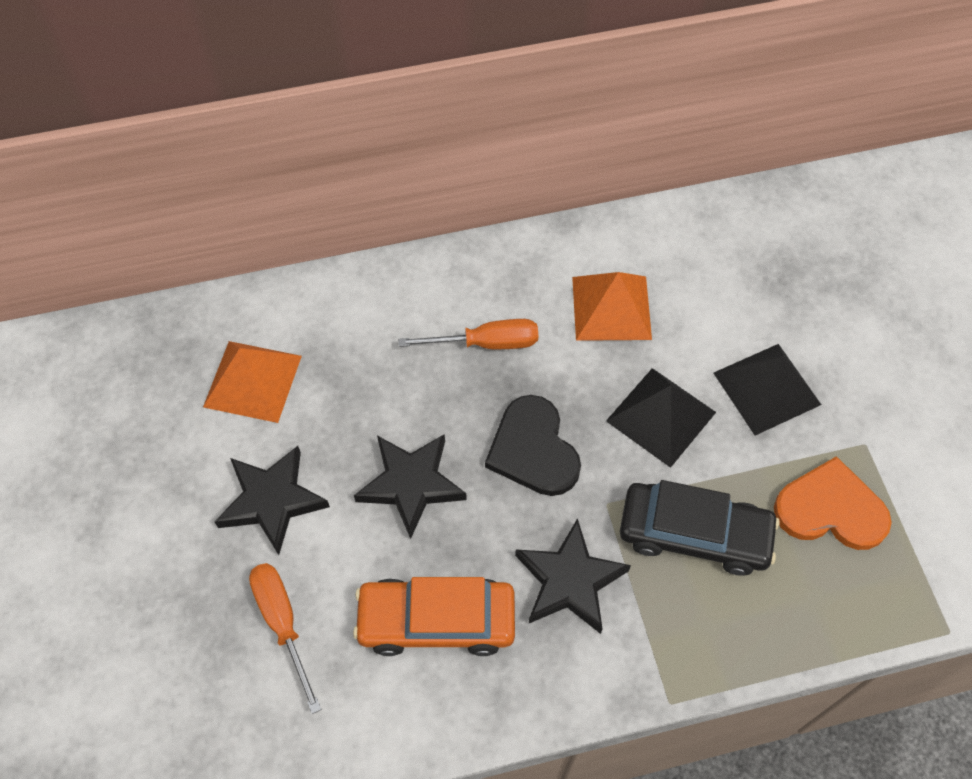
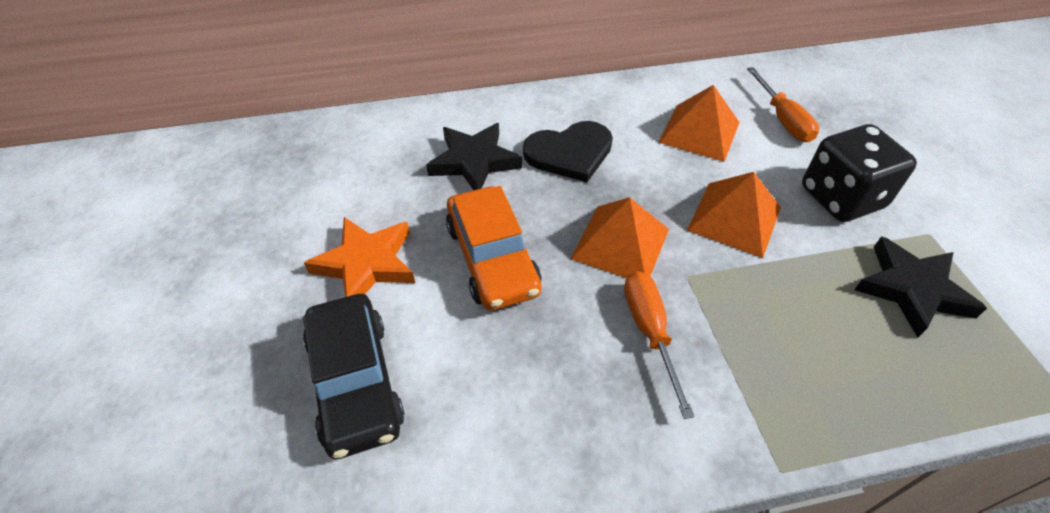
black dice: 0 -> 1
black pyramid: 2 -> 0
black star: 3 -> 2
orange heart: 1 -> 0
orange pyramid: 2 -> 3
orange star: 0 -> 1

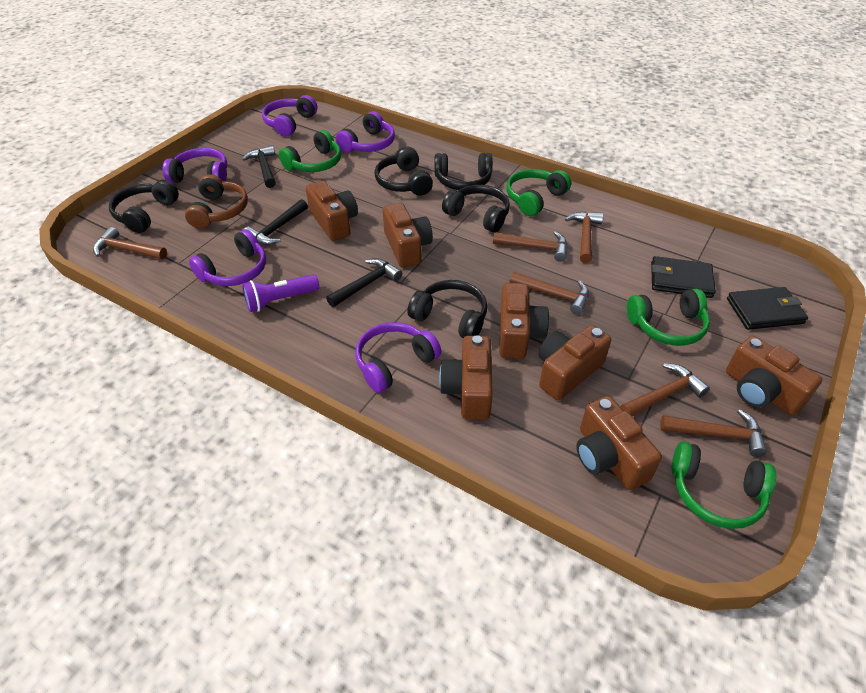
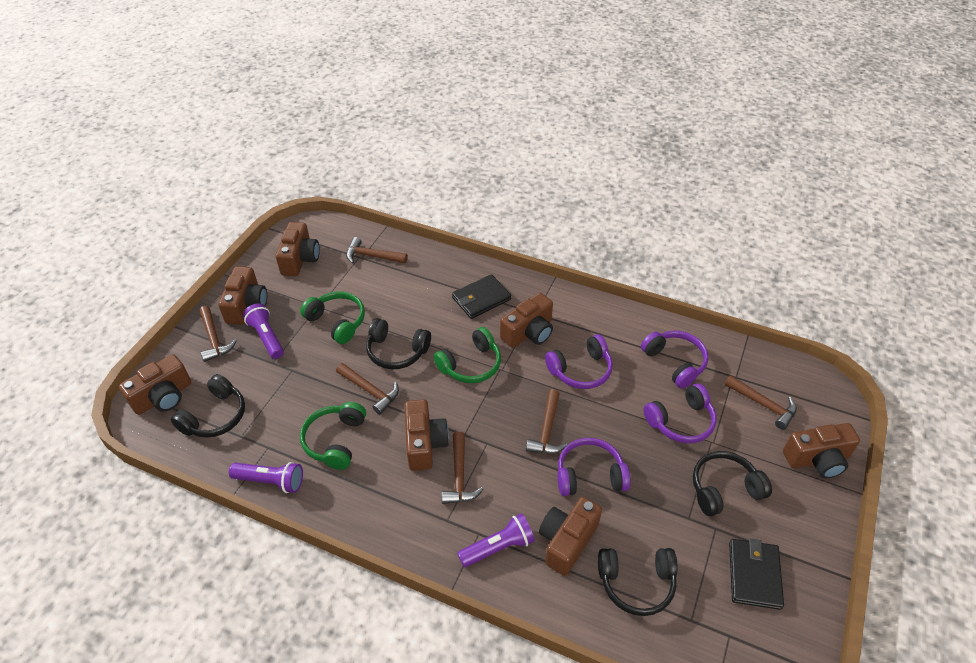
black hammer: 3 -> 0
black headphones: 5 -> 4
brown headphones: 1 -> 0
green headphones: 4 -> 3
purple flashlight: 1 -> 3
purple headphones: 5 -> 4

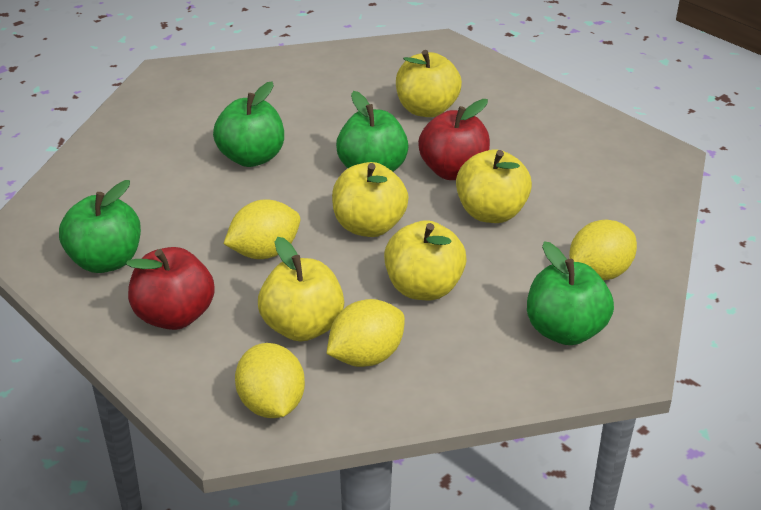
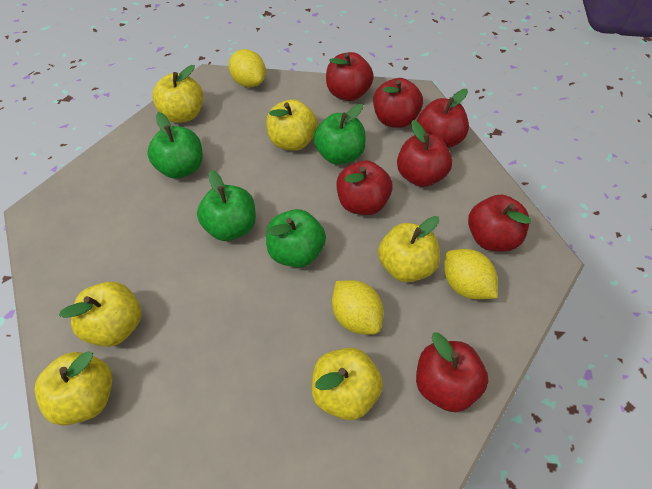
red apple: 2 -> 7
yellow apple: 5 -> 6
yellow lemon: 4 -> 3

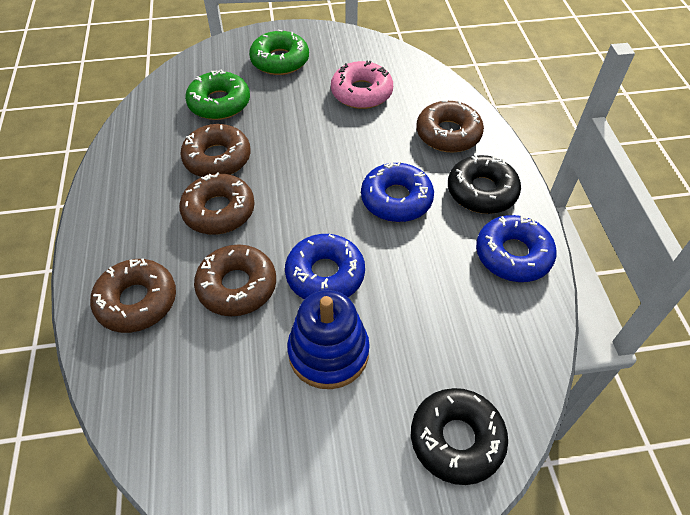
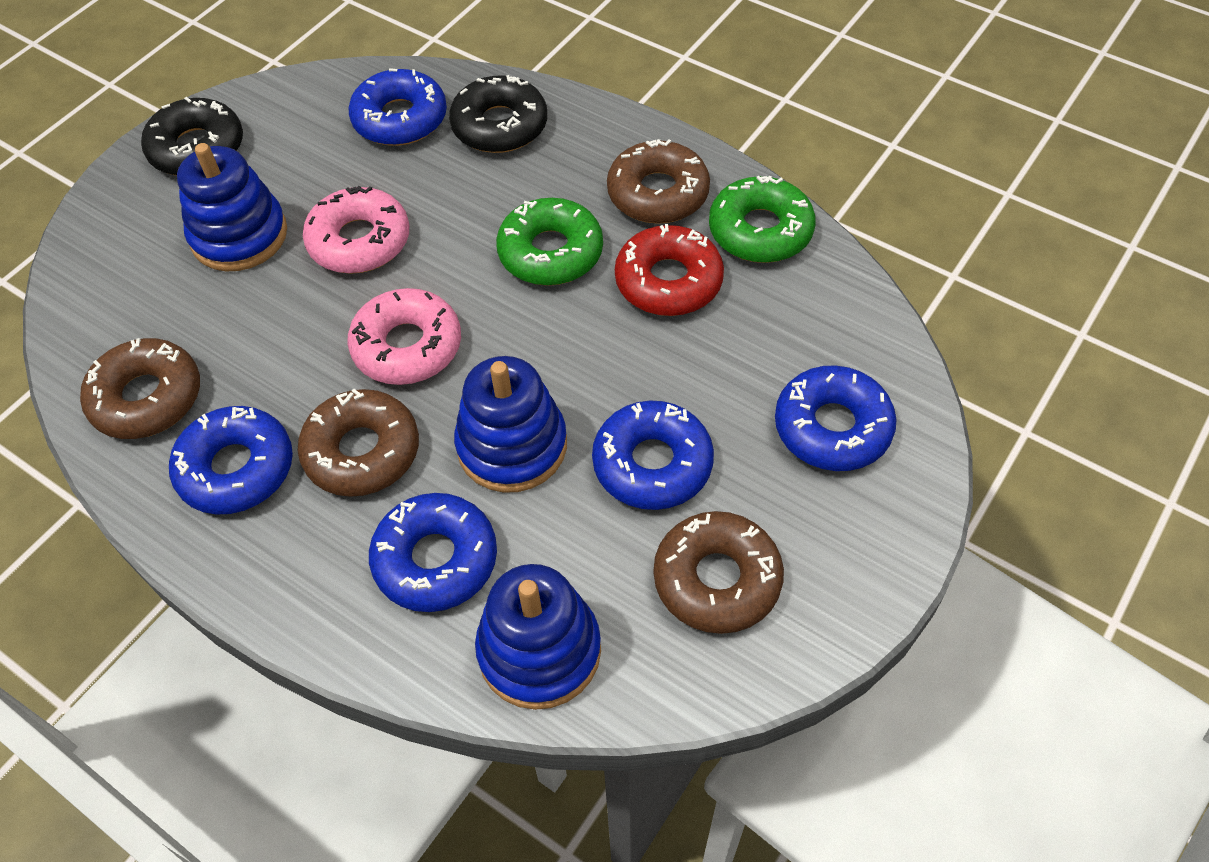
blue donut: 3 -> 5
blue stacking toy: 1 -> 3
brown donut: 5 -> 4
pink donut: 1 -> 2
red donut: 0 -> 1

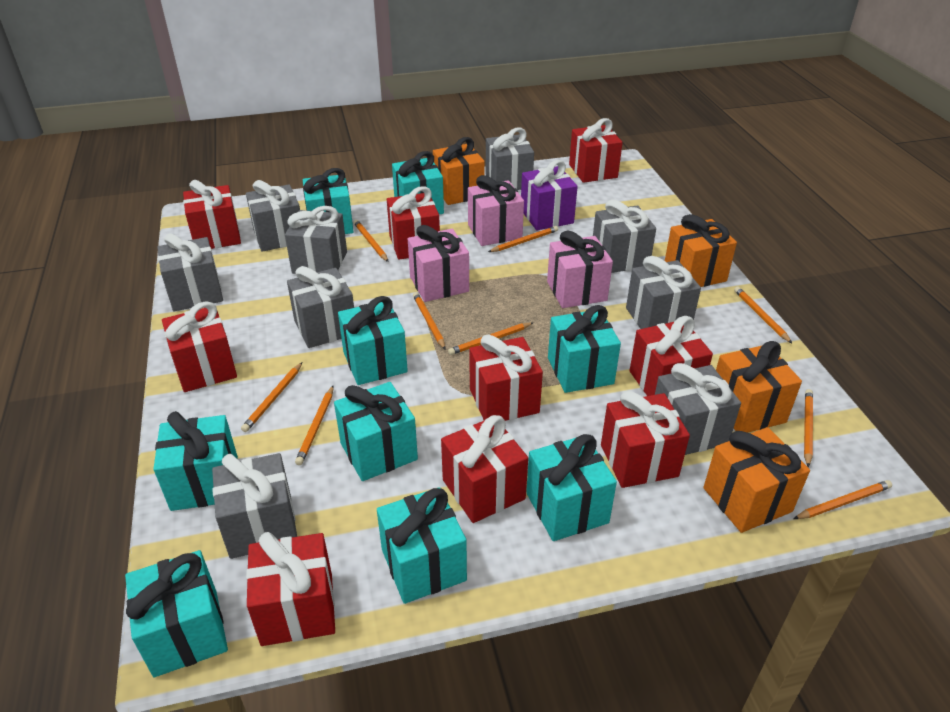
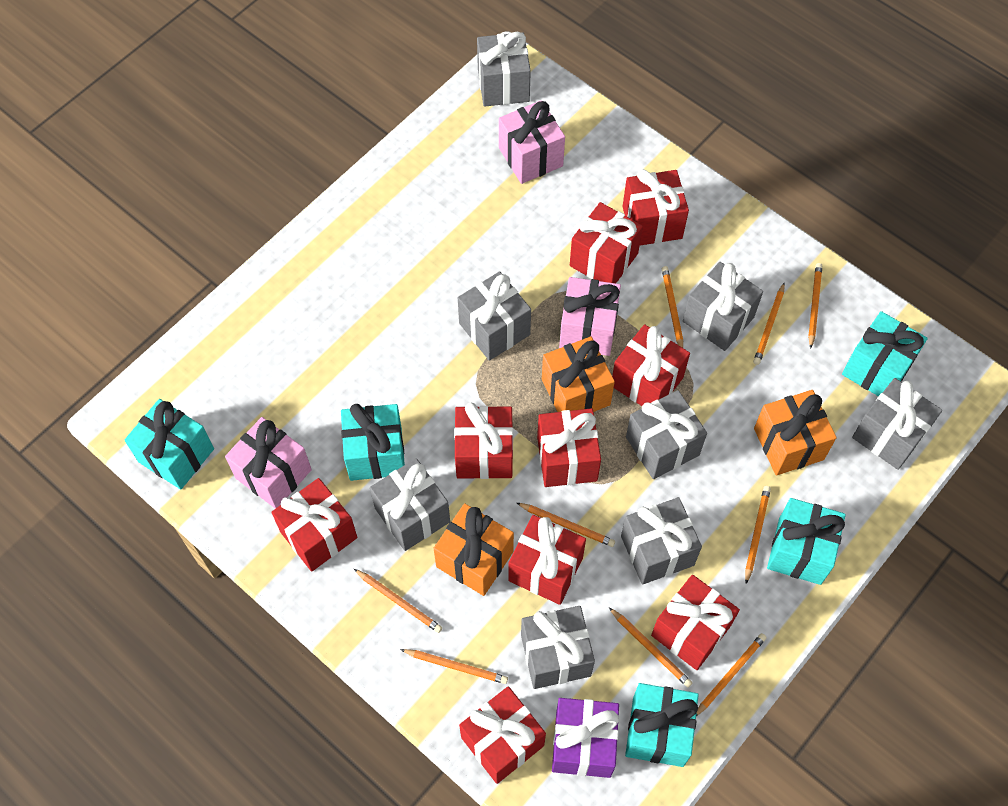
grey gift: 9 -> 8
orange gift: 4 -> 3
turquoise gift: 9 -> 5

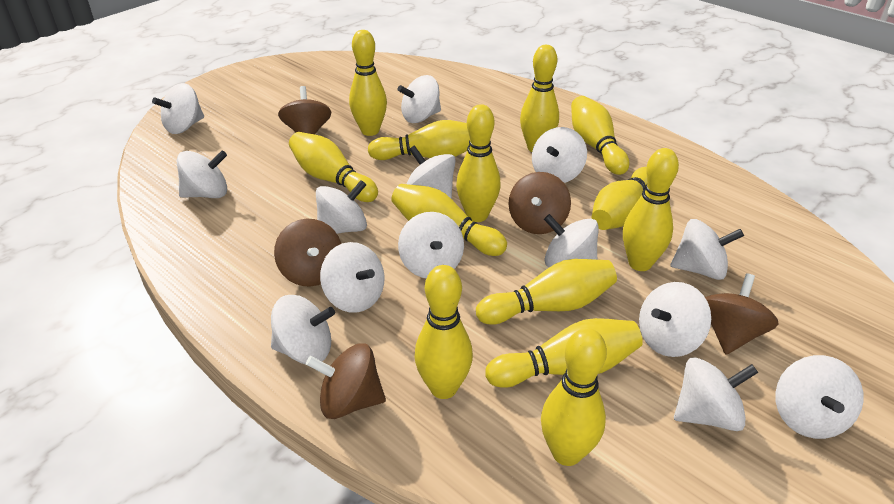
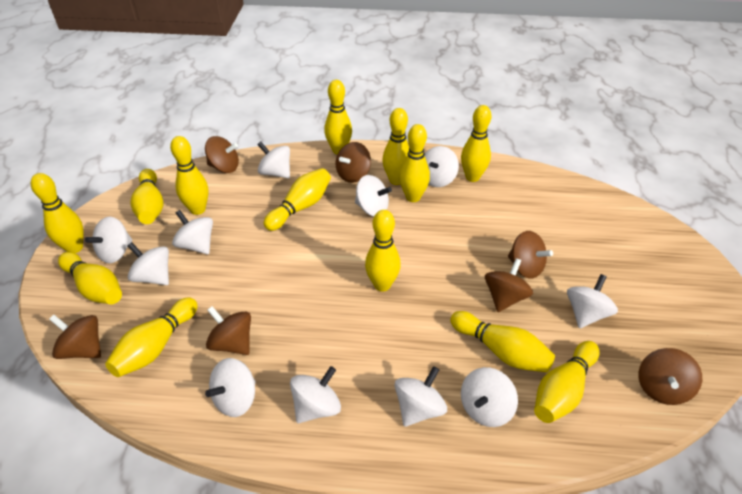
brown spinning top: 5 -> 7
white spinning top: 14 -> 11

The problem: Copy every line from the entries that contains the word "purple".

Exercise answer:
purple flashlight: 1 -> 3
purple headphones: 5 -> 4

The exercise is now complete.